**AVAILABLE DATA**
----------
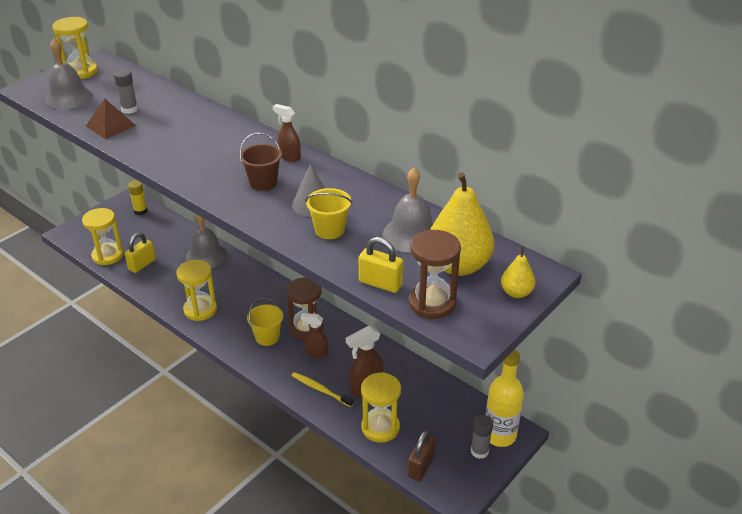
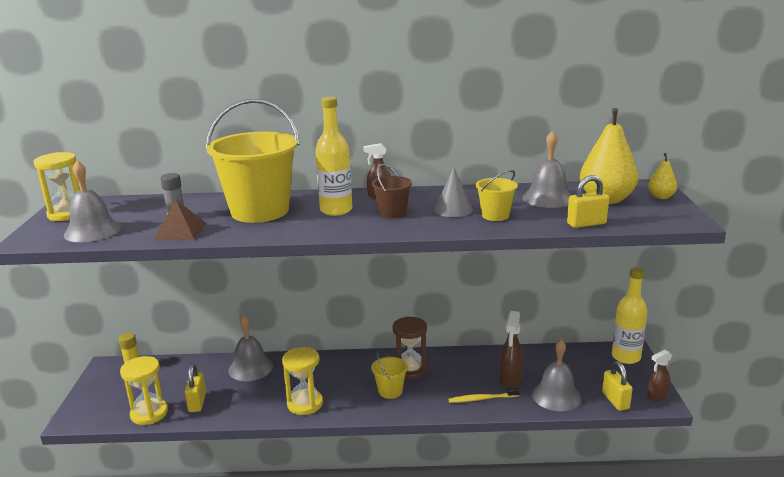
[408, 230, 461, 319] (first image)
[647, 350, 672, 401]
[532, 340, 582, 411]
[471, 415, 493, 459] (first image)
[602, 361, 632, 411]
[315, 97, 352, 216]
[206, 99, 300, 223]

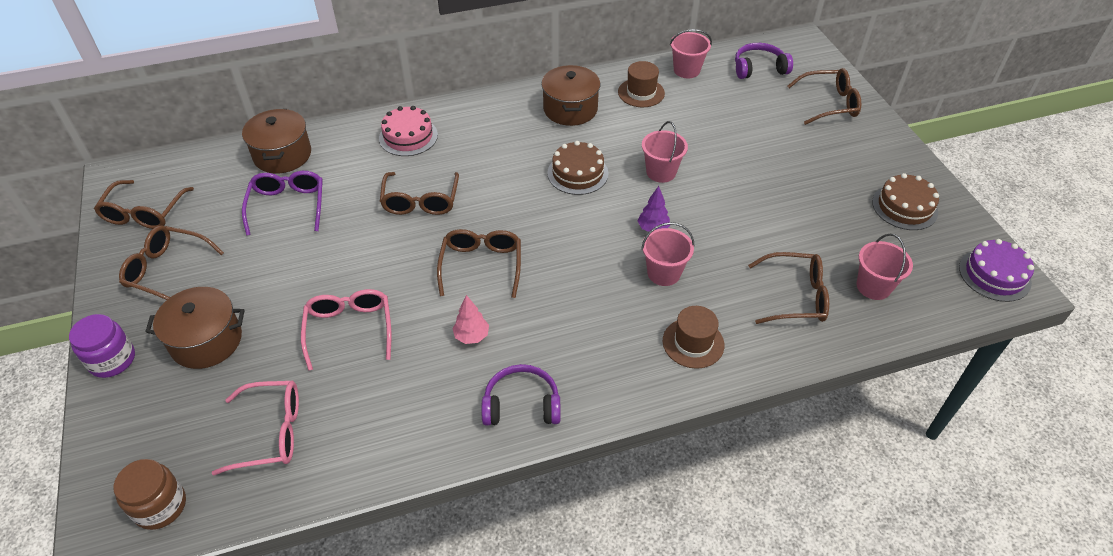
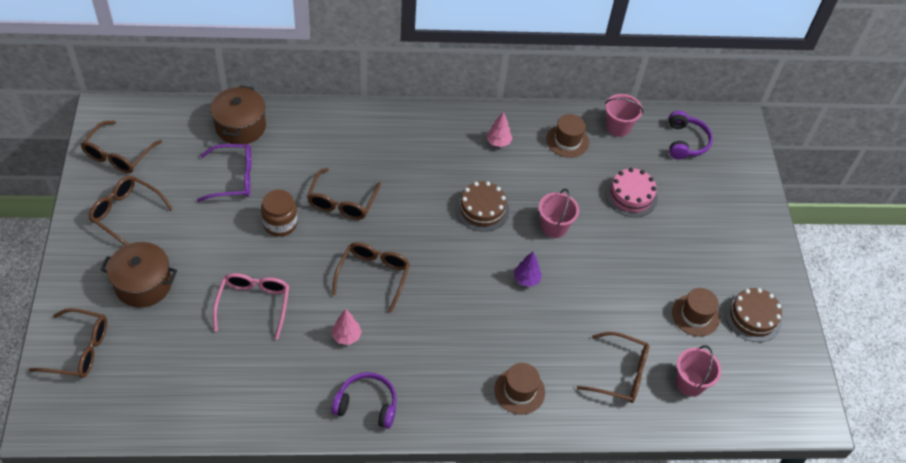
[669, 111, 713, 159]
[487, 111, 512, 147]
[29, 308, 107, 378]
[605, 168, 658, 217]
[197, 144, 251, 202]
[641, 222, 694, 286] (first image)
[959, 239, 1034, 302] (first image)
[69, 314, 135, 378] (first image)
[211, 381, 299, 476] (first image)
[261, 190, 298, 237]
[672, 288, 720, 336]

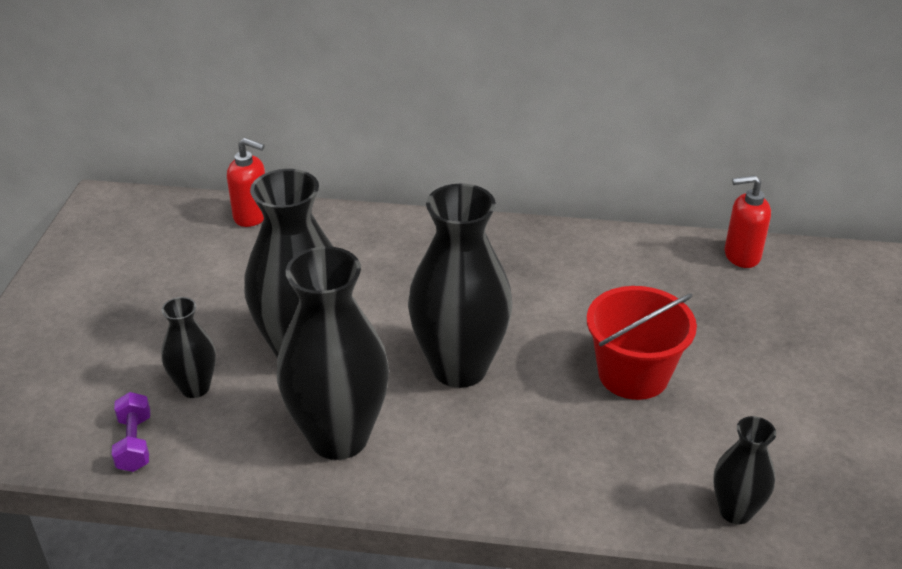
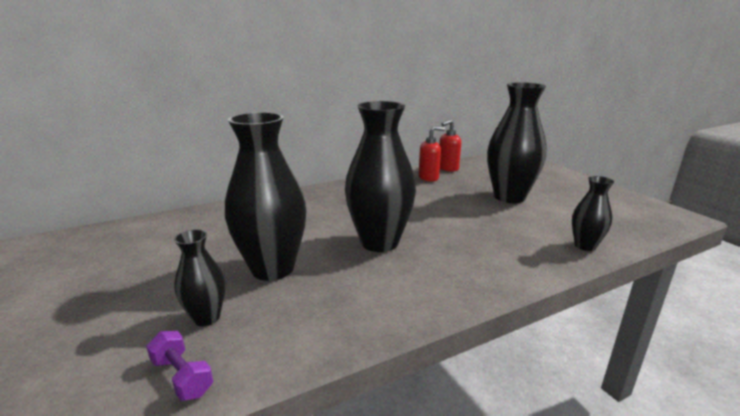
[419, 126, 445, 182]
[487, 82, 546, 203]
[587, 286, 697, 400] (first image)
----------
**WHAT THE TASK REQUIRES**
Pictures are to be left out, and each line from the one that contains "[641, 222, 694, 286] (first image)" through the end of the listing is to be copied exactly.

**RESPONSE**
[641, 222, 694, 286] (first image)
[959, 239, 1034, 302] (first image)
[69, 314, 135, 378] (first image)
[211, 381, 299, 476] (first image)
[261, 190, 298, 237]
[672, 288, 720, 336]

[419, 126, 445, 182]
[487, 82, 546, 203]
[587, 286, 697, 400] (first image)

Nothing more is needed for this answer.